[Problem to work on]
Below are the entries. Transcribe exactly the lines from the one with "D7: diode 1N4148" through the one with "R8: 1.5k (CNT3, LED_A) -> 100 (CNT3, LED_A)", ends included, and leave out all others.
======== Dataset records
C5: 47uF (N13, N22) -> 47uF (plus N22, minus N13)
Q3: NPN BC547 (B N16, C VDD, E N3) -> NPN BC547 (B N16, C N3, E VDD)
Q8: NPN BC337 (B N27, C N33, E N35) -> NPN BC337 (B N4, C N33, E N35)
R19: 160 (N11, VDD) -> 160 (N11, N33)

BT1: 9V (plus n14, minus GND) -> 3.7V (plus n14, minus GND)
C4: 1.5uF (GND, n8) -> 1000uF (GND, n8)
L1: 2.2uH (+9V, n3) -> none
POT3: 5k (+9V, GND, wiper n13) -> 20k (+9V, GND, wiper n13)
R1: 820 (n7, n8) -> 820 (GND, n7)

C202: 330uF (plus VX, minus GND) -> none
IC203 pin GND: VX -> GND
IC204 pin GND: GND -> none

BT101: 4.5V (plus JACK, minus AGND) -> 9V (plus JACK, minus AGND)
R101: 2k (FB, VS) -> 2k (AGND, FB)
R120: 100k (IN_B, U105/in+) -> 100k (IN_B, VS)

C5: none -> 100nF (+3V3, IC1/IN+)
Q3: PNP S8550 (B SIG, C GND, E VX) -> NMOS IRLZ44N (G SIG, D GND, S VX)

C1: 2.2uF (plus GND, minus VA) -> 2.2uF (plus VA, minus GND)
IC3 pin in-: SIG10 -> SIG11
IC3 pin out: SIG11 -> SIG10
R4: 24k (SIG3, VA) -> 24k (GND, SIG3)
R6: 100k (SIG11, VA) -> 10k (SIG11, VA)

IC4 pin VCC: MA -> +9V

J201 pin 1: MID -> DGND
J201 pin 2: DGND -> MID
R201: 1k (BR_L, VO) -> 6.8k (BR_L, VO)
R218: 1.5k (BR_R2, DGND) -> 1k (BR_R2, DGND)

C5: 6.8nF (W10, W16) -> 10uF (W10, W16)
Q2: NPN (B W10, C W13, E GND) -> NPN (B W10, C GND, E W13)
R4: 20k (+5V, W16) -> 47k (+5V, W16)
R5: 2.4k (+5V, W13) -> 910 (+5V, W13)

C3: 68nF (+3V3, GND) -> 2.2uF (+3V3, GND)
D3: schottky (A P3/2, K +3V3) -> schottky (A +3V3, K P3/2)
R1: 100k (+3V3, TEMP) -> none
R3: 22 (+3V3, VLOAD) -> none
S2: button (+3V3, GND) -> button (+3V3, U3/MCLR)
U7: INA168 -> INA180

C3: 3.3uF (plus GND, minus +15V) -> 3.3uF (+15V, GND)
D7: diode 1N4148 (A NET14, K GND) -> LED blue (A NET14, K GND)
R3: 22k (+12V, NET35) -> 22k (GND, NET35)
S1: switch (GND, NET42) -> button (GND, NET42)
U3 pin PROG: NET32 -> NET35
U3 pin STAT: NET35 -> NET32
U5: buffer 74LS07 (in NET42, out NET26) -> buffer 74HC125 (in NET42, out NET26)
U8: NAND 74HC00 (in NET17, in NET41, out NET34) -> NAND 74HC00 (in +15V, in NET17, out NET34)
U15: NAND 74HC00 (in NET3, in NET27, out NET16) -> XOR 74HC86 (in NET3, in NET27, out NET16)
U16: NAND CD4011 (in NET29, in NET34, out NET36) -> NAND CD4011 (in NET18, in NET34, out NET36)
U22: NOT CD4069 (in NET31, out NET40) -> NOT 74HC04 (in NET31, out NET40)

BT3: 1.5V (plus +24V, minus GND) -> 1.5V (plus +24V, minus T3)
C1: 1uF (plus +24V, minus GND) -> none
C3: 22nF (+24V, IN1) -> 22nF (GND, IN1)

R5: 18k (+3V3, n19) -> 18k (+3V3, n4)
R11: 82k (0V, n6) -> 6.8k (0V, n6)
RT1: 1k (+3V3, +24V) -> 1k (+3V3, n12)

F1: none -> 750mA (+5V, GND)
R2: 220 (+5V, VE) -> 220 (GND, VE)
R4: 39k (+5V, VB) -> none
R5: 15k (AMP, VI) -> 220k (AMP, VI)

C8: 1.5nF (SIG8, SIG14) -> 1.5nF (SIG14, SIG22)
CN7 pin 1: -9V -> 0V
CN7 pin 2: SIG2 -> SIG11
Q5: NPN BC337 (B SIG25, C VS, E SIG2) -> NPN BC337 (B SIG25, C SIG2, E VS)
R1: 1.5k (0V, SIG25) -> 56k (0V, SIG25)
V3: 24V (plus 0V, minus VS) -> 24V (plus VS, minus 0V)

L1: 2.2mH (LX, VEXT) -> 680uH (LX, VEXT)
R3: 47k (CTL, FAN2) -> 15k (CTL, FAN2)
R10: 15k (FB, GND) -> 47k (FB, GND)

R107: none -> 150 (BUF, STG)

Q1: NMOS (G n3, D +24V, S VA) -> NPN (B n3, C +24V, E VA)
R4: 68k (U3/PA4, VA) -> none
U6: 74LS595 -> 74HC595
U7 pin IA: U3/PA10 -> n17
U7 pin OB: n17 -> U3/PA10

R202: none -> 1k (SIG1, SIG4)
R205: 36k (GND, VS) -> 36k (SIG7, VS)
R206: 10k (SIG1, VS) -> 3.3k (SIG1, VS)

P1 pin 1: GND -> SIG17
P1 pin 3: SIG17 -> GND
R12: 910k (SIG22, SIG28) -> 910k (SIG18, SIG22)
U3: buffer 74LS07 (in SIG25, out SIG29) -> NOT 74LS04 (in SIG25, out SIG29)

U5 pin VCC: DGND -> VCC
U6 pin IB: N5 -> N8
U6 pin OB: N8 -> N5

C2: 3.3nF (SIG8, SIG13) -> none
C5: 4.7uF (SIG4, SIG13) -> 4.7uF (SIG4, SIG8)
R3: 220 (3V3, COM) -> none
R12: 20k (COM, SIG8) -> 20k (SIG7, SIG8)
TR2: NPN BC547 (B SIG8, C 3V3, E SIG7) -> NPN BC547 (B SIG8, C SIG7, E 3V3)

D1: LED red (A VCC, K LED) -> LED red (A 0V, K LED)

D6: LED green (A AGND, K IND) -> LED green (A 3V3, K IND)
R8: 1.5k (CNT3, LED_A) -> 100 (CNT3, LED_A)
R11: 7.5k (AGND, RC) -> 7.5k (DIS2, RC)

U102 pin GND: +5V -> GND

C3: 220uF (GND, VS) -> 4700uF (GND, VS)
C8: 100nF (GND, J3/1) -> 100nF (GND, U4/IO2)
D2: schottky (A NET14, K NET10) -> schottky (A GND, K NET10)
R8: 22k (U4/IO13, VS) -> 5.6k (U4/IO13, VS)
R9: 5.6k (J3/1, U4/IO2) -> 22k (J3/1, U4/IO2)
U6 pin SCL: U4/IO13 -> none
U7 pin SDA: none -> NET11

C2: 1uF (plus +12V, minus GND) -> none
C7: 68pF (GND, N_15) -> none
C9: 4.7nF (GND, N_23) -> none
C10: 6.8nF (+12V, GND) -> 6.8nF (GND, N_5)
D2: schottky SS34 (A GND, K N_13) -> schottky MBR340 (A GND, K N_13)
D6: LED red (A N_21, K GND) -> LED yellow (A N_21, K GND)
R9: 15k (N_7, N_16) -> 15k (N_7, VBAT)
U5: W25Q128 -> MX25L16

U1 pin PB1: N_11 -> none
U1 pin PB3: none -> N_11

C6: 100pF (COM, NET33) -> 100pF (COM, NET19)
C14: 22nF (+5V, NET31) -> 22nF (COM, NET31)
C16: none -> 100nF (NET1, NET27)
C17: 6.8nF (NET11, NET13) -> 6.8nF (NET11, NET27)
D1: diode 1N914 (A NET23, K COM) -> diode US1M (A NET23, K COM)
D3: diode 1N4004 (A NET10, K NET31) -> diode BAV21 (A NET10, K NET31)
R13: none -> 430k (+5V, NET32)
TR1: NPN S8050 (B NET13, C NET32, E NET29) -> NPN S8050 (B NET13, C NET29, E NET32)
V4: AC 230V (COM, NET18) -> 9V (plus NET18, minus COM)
================
[Result for this task]
D7: diode 1N4148 (A NET14, K GND) -> LED blue (A NET14, K GND)
R3: 22k (+12V, NET35) -> 22k (GND, NET35)
S1: switch (GND, NET42) -> button (GND, NET42)
U3 pin PROG: NET32 -> NET35
U3 pin STAT: NET35 -> NET32
U5: buffer 74LS07 (in NET42, out NET26) -> buffer 74HC125 (in NET42, out NET26)
U8: NAND 74HC00 (in NET17, in NET41, out NET34) -> NAND 74HC00 (in +15V, in NET17, out NET34)
U15: NAND 74HC00 (in NET3, in NET27, out NET16) -> XOR 74HC86 (in NET3, in NET27, out NET16)
U16: NAND CD4011 (in NET29, in NET34, out NET36) -> NAND CD4011 (in NET18, in NET34, out NET36)
U22: NOT CD4069 (in NET31, out NET40) -> NOT 74HC04 (in NET31, out NET40)

BT3: 1.5V (plus +24V, minus GND) -> 1.5V (plus +24V, minus T3)
C1: 1uF (plus +24V, minus GND) -> none
C3: 22nF (+24V, IN1) -> 22nF (GND, IN1)

R5: 18k (+3V3, n19) -> 18k (+3V3, n4)
R11: 82k (0V, n6) -> 6.8k (0V, n6)
RT1: 1k (+3V3, +24V) -> 1k (+3V3, n12)

F1: none -> 750mA (+5V, GND)
R2: 220 (+5V, VE) -> 220 (GND, VE)
R4: 39k (+5V, VB) -> none
R5: 15k (AMP, VI) -> 220k (AMP, VI)

C8: 1.5nF (SIG8, SIG14) -> 1.5nF (SIG14, SIG22)
CN7 pin 1: -9V -> 0V
CN7 pin 2: SIG2 -> SIG11
Q5: NPN BC337 (B SIG25, C VS, E SIG2) -> NPN BC337 (B SIG25, C SIG2, E VS)
R1: 1.5k (0V, SIG25) -> 56k (0V, SIG25)
V3: 24V (plus 0V, minus VS) -> 24V (plus VS, minus 0V)

L1: 2.2mH (LX, VEXT) -> 680uH (LX, VEXT)
R3: 47k (CTL, FAN2) -> 15k (CTL, FAN2)
R10: 15k (FB, GND) -> 47k (FB, GND)

R107: none -> 150 (BUF, STG)

Q1: NMOS (G n3, D +24V, S VA) -> NPN (B n3, C +24V, E VA)
R4: 68k (U3/PA4, VA) -> none
U6: 74LS595 -> 74HC595
U7 pin IA: U3/PA10 -> n17
U7 pin OB: n17 -> U3/PA10

R202: none -> 1k (SIG1, SIG4)
R205: 36k (GND, VS) -> 36k (SIG7, VS)
R206: 10k (SIG1, VS) -> 3.3k (SIG1, VS)

P1 pin 1: GND -> SIG17
P1 pin 3: SIG17 -> GND
R12: 910k (SIG22, SIG28) -> 910k (SIG18, SIG22)
U3: buffer 74LS07 (in SIG25, out SIG29) -> NOT 74LS04 (in SIG25, out SIG29)

U5 pin VCC: DGND -> VCC
U6 pin IB: N5 -> N8
U6 pin OB: N8 -> N5

C2: 3.3nF (SIG8, SIG13) -> none
C5: 4.7uF (SIG4, SIG13) -> 4.7uF (SIG4, SIG8)
R3: 220 (3V3, COM) -> none
R12: 20k (COM, SIG8) -> 20k (SIG7, SIG8)
TR2: NPN BC547 (B SIG8, C 3V3, E SIG7) -> NPN BC547 (B SIG8, C SIG7, E 3V3)

D1: LED red (A VCC, K LED) -> LED red (A 0V, K LED)

D6: LED green (A AGND, K IND) -> LED green (A 3V3, K IND)
R8: 1.5k (CNT3, LED_A) -> 100 (CNT3, LED_A)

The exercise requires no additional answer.